Content starts
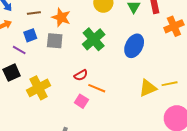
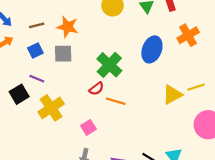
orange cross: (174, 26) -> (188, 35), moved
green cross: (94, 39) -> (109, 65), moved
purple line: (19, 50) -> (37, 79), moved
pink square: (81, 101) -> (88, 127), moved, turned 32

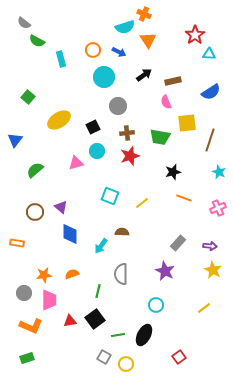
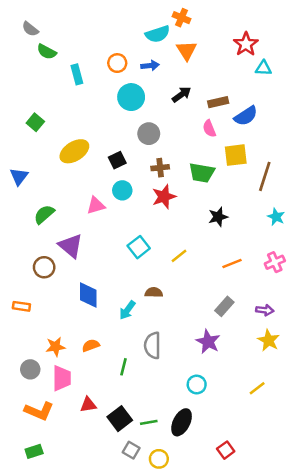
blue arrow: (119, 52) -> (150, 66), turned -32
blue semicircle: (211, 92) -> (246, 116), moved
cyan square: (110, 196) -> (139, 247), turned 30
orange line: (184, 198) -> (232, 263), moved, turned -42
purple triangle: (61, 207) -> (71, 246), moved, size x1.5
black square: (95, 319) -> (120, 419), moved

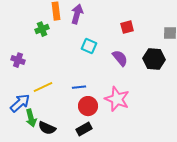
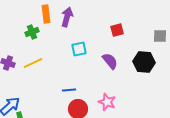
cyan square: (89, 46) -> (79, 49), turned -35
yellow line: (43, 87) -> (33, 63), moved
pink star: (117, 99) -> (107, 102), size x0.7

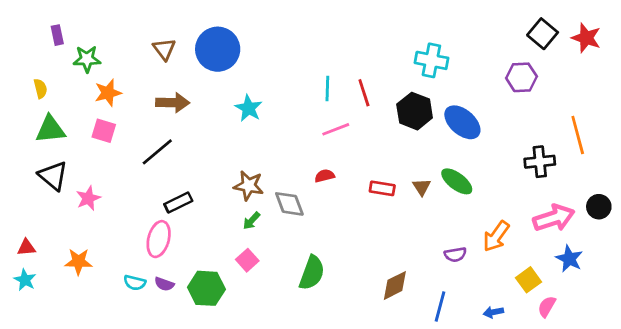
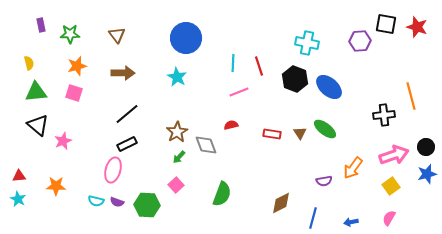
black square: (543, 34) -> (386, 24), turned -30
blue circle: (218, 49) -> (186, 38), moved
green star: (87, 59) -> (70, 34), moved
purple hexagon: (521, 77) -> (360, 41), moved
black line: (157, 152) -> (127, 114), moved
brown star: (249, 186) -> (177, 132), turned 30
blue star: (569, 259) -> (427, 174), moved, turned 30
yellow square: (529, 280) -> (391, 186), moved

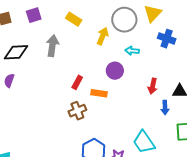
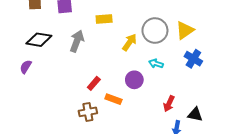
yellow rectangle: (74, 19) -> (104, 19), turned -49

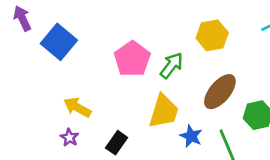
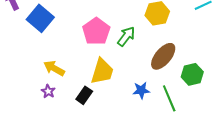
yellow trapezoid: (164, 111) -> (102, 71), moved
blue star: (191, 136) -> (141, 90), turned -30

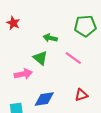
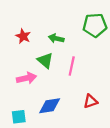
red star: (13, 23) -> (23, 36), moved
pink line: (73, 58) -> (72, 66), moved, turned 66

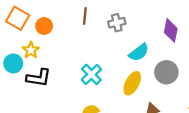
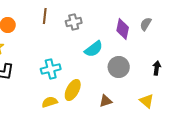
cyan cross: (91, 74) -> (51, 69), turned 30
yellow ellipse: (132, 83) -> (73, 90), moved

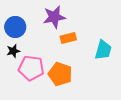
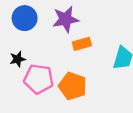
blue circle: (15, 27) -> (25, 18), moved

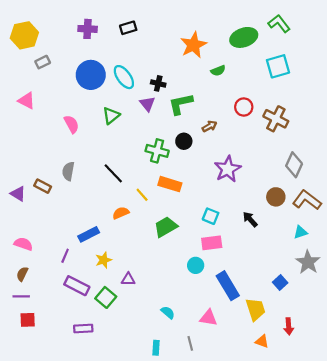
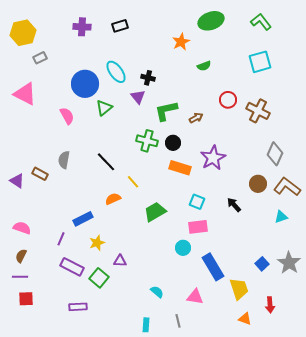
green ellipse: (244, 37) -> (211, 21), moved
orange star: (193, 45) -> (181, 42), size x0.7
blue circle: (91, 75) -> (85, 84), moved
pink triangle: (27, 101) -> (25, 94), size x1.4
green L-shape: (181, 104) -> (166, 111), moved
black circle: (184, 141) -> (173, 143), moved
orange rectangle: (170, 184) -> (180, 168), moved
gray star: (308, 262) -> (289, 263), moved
Content ends
Required work -> Search the entries for the line holding "black circle: (184, 141) -> (173, 143), moved". Return that line and the ones after it through the last, exactly.

Answer space ->
black circle: (184, 141) -> (173, 143), moved
orange rectangle: (170, 184) -> (180, 168), moved
gray star: (308, 262) -> (289, 263), moved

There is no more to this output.